- [DATA FOR THE TASK]:
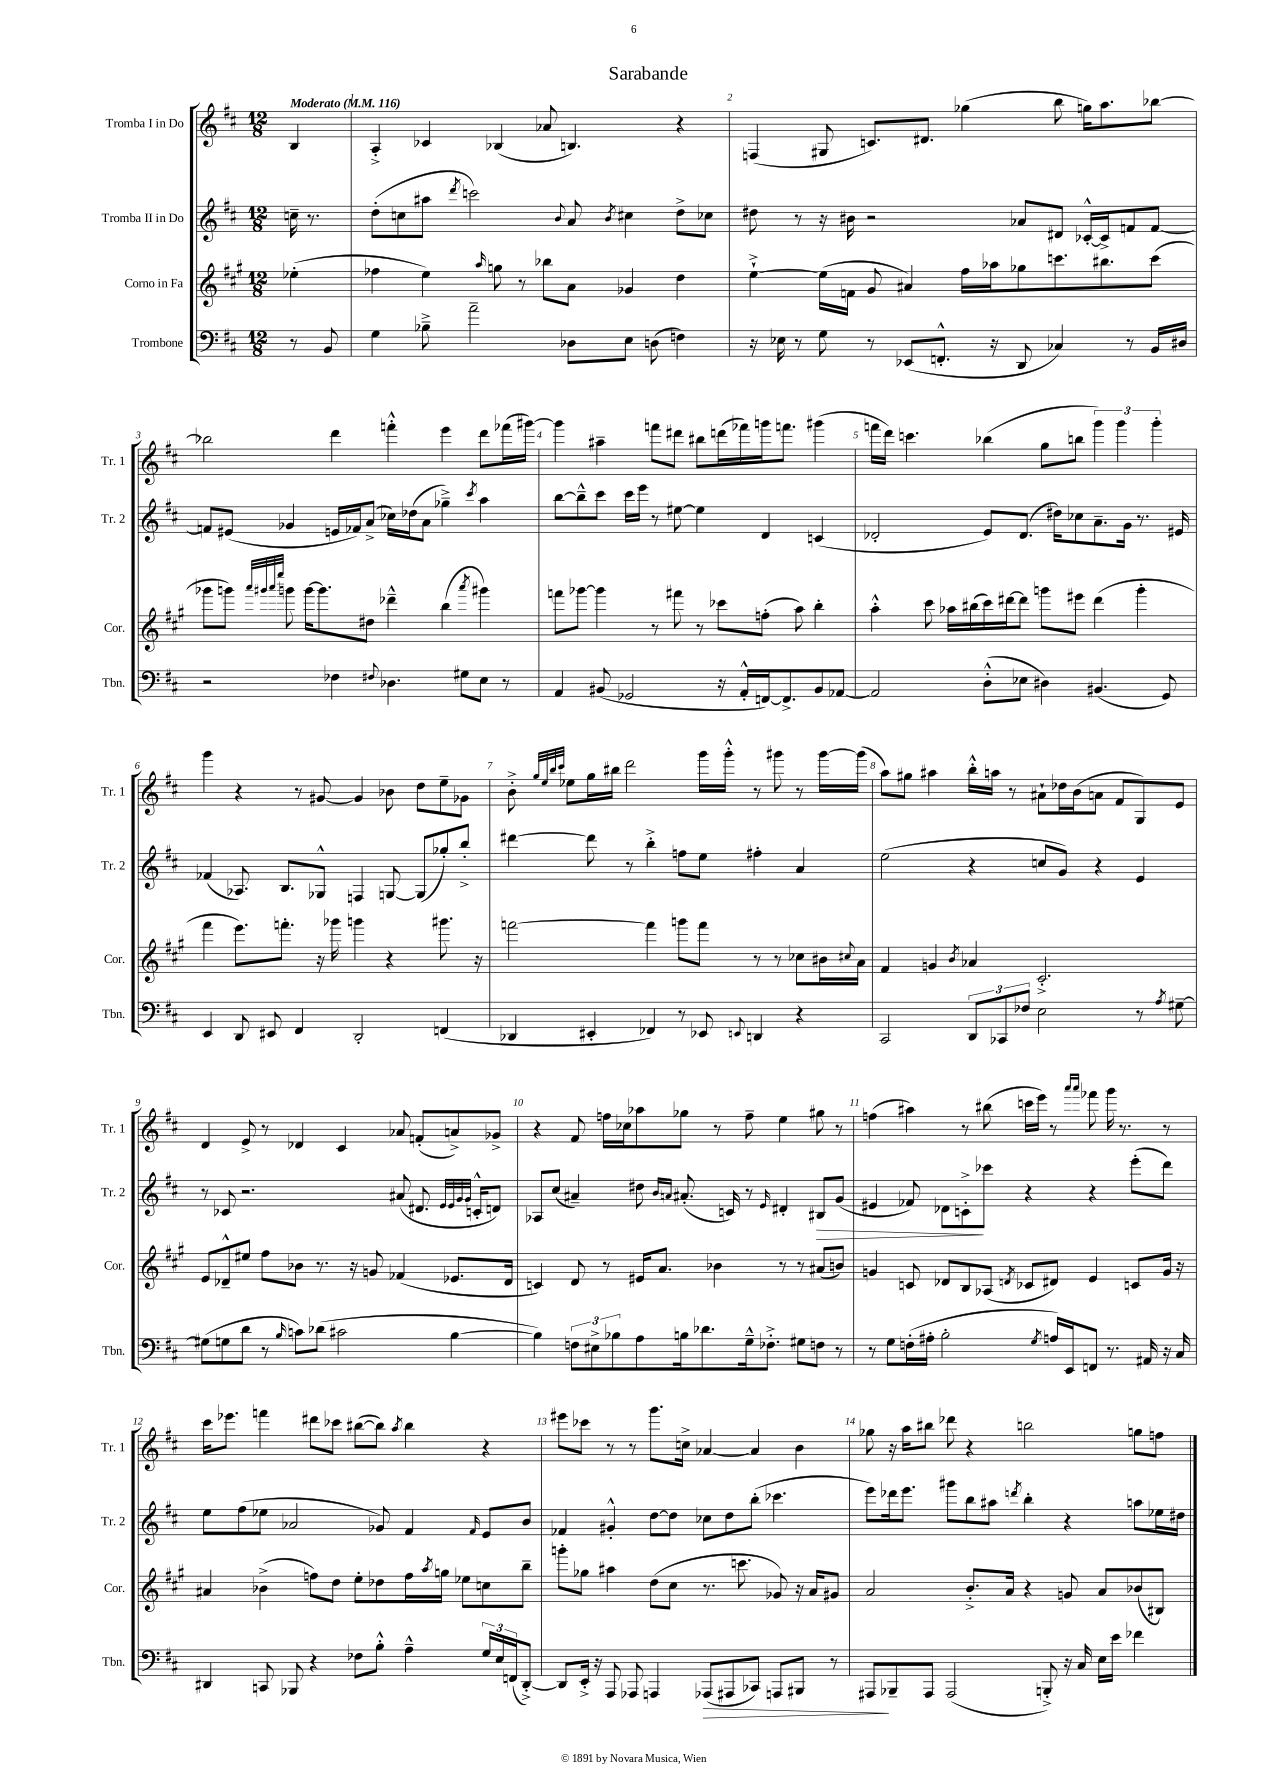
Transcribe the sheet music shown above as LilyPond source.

\header { title = "Sarabande" }
<<
\new StaffGroup <<
\new Staff = "s0" \with { instrumentName = "Tromba I in Do" shortInstrumentName = "Tr. 1" } {
    \clef treble \key d \major \numericTimeSignature \time 12/8 \partial 4 \tempo "Moderato" 4 = 116
    b4 |
    a4-.-> ces'4 bes4( aes'8 b4.) r4 |
    f4( gis8 c'8.) dis'8. ges''4( b''8 g''16) a''8. bes''8~ |
    bes''2 d'''4 f'''4-.-^ e'''4 d'''8 fes'''16( gis'''16~) |
    gis'''4 ais''4-- f'''8 dis'''8 bis''8 d'''16( fes'''16) g'''16 f'''8. gis'''4( |
    f'''16 d'''16) c'''4. bes''4( g''8 b''8 \tuplet 3/2 { g'''4) g'''4 g'''4-. } |
    g'''4 r4 r8 gis'8~ gis'4 bes'8 d''8 e''8-- ges'8 |
    b'8-.-> \grace { g''32 e''32 b''32 cis'''32 } ees''8 g''16 bis''16 d'''2 g'''16 g'''16-.-^ r8 gis'''8 r8 gis'''16~ gis'''16( |
    a''8) gis''8 ais''4 b''16-.-^ a''16 r8 ais'8-! des''16 b'16( a'8 fis'8 g8) e'8 |
    d'4 e'8-> r8 des'4 cis'4 aes'8 f'8-.( a'8->) ges'8-> |
    r4 fis'8 f''16 ces''16 aes''8 ges''8 r8 f''8-- e''4 gis''8 r8 |
    f''4( ais''4) r8 bis''8( c'''16 e'''16) r8 \grace { a'''16 a'''16 } fes'''8 g'''16 r8. r8 |
    cis'''16 ees'''8. f'''4 dis'''8 ces'''8 bis''8~( bis''8) \acciaccatura { a''8 } bis''4 r4 |
    eis'''8 ces'''8 r8 r8 g'''8. c''16-> aes'4~ aes'4 b'4 |
    ges''8 r16 a''16 bis''8 des'''8 r4 b''2 g''8 f''8 \bar "|." |
}
\new Staff = "s1" \with { instrumentName = "Tromba II in Do" shortInstrumentName = "Tr. 2" } {
    \clef treble \key d \major \numericTimeSignature \time 12/8 \partial 4
    c''16-- r8. |
    d''8-.( c''8 ais''8 \acciaccatura { d'''8 } c'''2) \appoggiatura { b'8 } a'8 \acciaccatura { b'8 } cis''4 d''8-> ces''8 |
    dis''8 r8 r16 bis'16 r2 aes'8 dis'8 ces'16~-.-^ ces'16-> f'8 f'8~ |
    f'8 eis'8( ges'4 e'16 fes'16) a'8->( ces''16) des''16( a'8 ges''4--->) \acciaccatura { cis'''8 } a''4 |
    b''8~ b''8---^ cis'''8 cis'''16 e'''16 r8 eis''8~ eis''4 d'4 c'4( |
    des'2-. e'8) des'8.( dis''16) ces''8 a'8.-- g'16 r8. eis'16 |
    fes'4( aes8.) b8. ges8-^ f4 g8~ g8( ges''8-.) b''8-.-> |
    dis'''4~ dis'''8 r8 b''4-.-> f''8 e''8 fis''4-. a'4 |
    e''2( r4 c''8 g'8) r4 e'4 |
    r8 ces'8 r2. ais'8( dis'8. \grace { e'32 e'32 g'32 g'32 } c'16-.-^ d'8) |
    aes8 cis''8( ais'4--) dis''8 \grace { b'16 a'16 } ais'8.-.( c'16) r8 \grace { e'16 } dis'4-. bis8\> g'8( |
    eis'4 fes'8) des'8 c'8-.->\! ces'''8 r4 r4 e'''8-.( d'''8) |
    e''8 fis''8( ees''8 aes'2 ges'8) fis'4 \grace { fis'16 } e'8 b'8 |
    fes'4 gis'4-.-^ d''8~ d''8 ces''8 d''8 b''8-.( ces'''4. |
    e'''8) des'''16 e'''8. gis'''8 b''8 ais''8 \acciaccatura { d'''8 } b''4-. r4 a''8 ees''16 dis''16 \bar "|." |
}
\new Staff = "s2" \with { instrumentName = "Corno in Fa" shortInstrumentName = "Cor." } {
    \clef treble \key a \major \numericTimeSignature \time 12/8 \partial 4
    ees''4-.( |
    fes''4 e''4) \grace { a''16 } g''8 r8 bes''8 a'8 ges'4 d''4 |
    e''4~-!-> e''16( f'16 gis'8 ais'4) fis''16 aes''16 ges''8 c'''8. bis''8. c'''8( |
    ges'''8 g'''8) \grace { a'''32 gis'''32 a'''32 e''''32 } g'''8 g'''16~ g'''8. dis''8 des'''4---^ b''4( \acciaccatura { a'''8 } gis'''4) |
    f'''8 ges'''8~ ges'''4 r8 fis'''8 r8 ces'''8 f''8-.( a''8) b''4-. |
    a''4-.-^ cis'''8 aes''16 bis''16( cis'''16) dis'''16~ dis'''8 g'''8 eis'''8 dis'''4( g'''4-. |
    fis'''4 e'''8.) f'''8.-. r16 ges'''16 g'''4 r4 gis'''8. r16 |
    f'''2~ f'''4 g'''8 f'''8 r8 r8 ces''8 bis'16 \appoggiatura { cis''8 } a'16 |
    fis'4 g'4 \acciaccatura { b'8 } aes'4 cis'2.-.-> |
    e'8 des'8---^ eis''8 fis''8 bes'8 r8. r16 g'8 fes'4( ees'8. des'16 |
    c'4) d'8 r8 eis'16 a'8. bes'4 r8 r8 ais'8( b'8) |
    g'4 c'8 des'8 b8 aes8( \acciaccatura { d'8 } ces'8 dis'8) e'4 c'8 g'16 r16 |
    ais'4 bes'4->( f''8) d''8 e''8-. des''8 f''16 \acciaccatura { a''8 } g''16 ees''8 c''8 b''8-- |
    g'''8-. ges''8 ais''4 d''8( cis''8 r8. c'''8. ges'8) r16 a'16 gis'8 |
    a'2 b'8.-.-> a'16 r4 g'8 a'8 bes'8( bis8) \bar "|." |
}
\new Staff = "s3" \with { instrumentName = "Trombone" shortInstrumentName = "Tbn." } {
    \clef bass \key d \major \numericTimeSignature \time 12/8 \partial 4
    r8 b,8 |
    g4 bes8---> a'2-- des8 e8 d8( f4) |
    r16 ees16 r8 g8 r8 ees,8( f,8.-.-^ r16 d,8 ces4) r8 b,16 dis16 |
    r2 fes4 \appoggiatura { fis8 } des4. gis8 e8 r8 |
    a,4 bis,8( ges,2 r16 a,16-.-^ f,16~) f,8.-> bis,8 aes,8~ |
    aes,2 d8-.-^( ees8 dis4) bis,4.( g,8) |
    e,4 d,8 eis,8 fis,4 d,2-. f,4( |
    des,4 eis,4-. fes,4) r8 ees,8 \appoggiatura { e,8 } d,4 r4 |
    cis,2 \tuplet 3/2 { d,8 ces,8 fes8 } e2 r8 \acciaccatura { a8 } gis8~-- |
    gis8( g8 d'8 r8 \grace { b16 } c'8) des'8( cis'2 b4~ |
    b4) \tuplet 3/2 { f8 eis8-> bes8 } a8 b16 des'8. g16---^ fes8.-.-> gis8 f8 r8 |
    r8 g8 f16-.( ais16-. b2-. \acciaccatura { g8 } a16) e,16 f,8 r8. ais,16 r16 cis16 |
    dis,4 c,8 bes,,8 r4 fes8 b8-.-^ a4---^ \tuplet 3/2 { g16 e16 f,16( } dis,8~-.->) |
    dis,8 e,16-.-> r16 a,,8 aes,,8 a,,4 aes,,8\>( ais,,8 ces,8) a,,8 bis,,8 r8 |
    ais,,8\! bes,,8-- ais,,8 ais,,2( b,,8-.->) r16 cis16 e16 e'16 fes'4 \bar "|." |
}
>>
>>
\layout { \context { \Score \override BarNumber.break-visibility = ##(#f #t #t) barNumberVisibility = #all-bar-numbers-visible } }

- [SHORT EXERCISE]:
List every line above that contains the string "instrumentName", matching case exactly.

- [RESPONSE FOR THIS EXERCISE]:
\new Staff = "s0" \with { instrumentName = "Tromba I in Do" shortInstrumentName = "Tr. 1" } {
\new Staff = "s1" \with { instrumentName = "Tromba II in Do" shortInstrumentName = "Tr. 2" } {
\new Staff = "s2" \with { instrumentName = "Corno in Fa" shortInstrumentName = "Cor." } {
\new Staff = "s3" \with { instrumentName = "Trombone" shortInstrumentName = "Tbn." } {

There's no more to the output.